> _WORK TO COMPLETE_
Repeat, exactly and alone, every line from the line that contains "orange brick B3" to the end of the entries.

> _DATASET CONTENT_
▽
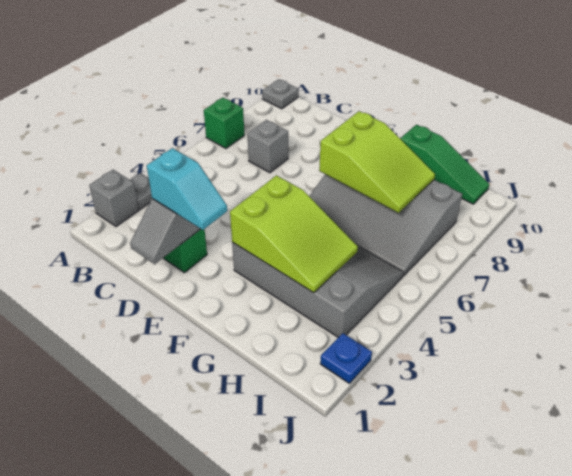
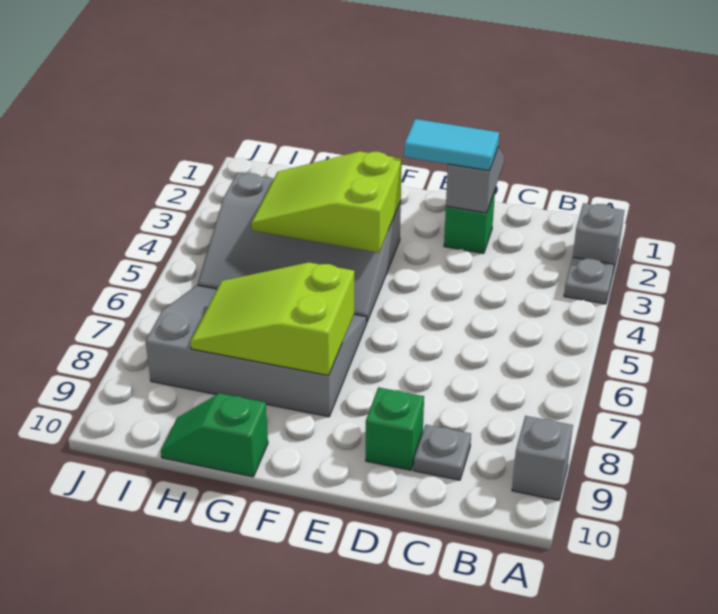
green brick A7 level 1 -> green brick D9 level 1
grey plate A10 level 1 -> grey plate C9 level 1
grey brick C7 level 1 -> grey brick A9 level 1
cyan slope D2:E2 level 3 top D -> cyan tile D2:E2 level 3
green slope G10:I10 level 1 top G -> green slope G10:H10 level 1 top G
blue plate J2 level 1 -> none

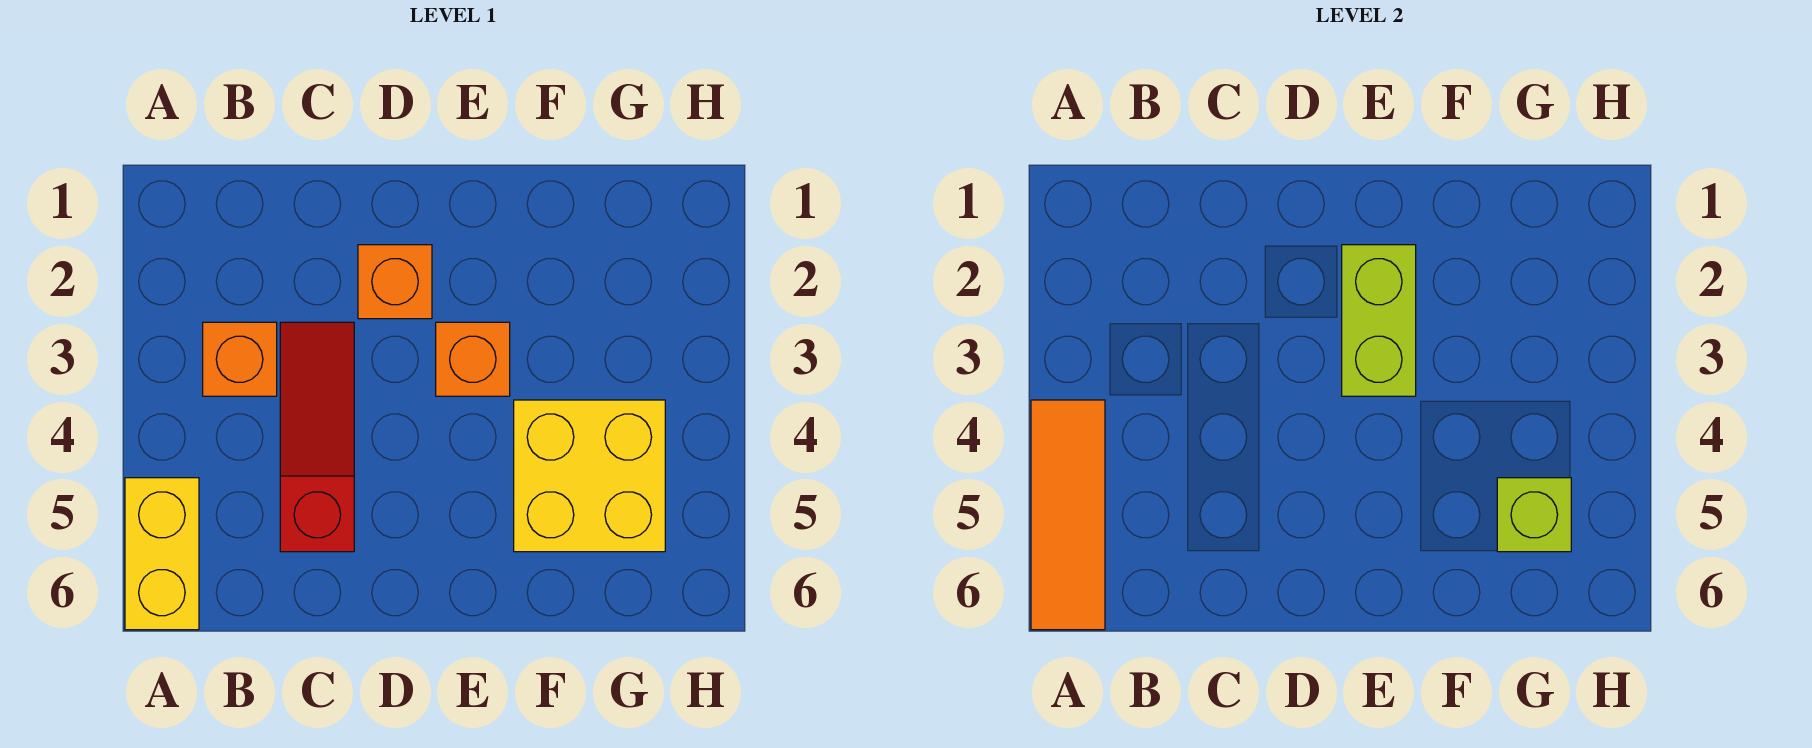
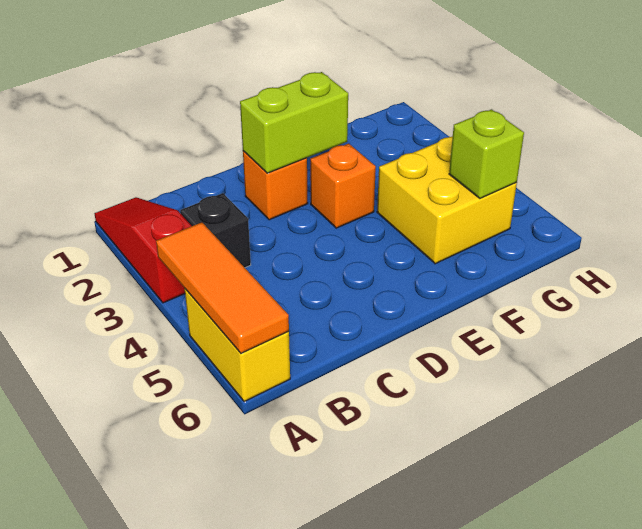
orange brick B3 level 1 -> black brick B3 level 1
red slope C3:C5 level 1 top 5 -> red slope A1:A3 level 1 top 3
lime brick E2:E3 level 2 -> lime brick D2:E2 level 2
△
> _TASK ANSWER_
orange brick B3 level 1 -> black brick B3 level 1
red slope C3:C5 level 1 top 5 -> red slope A1:A3 level 1 top 3
lime brick E2:E3 level 2 -> lime brick D2:E2 level 2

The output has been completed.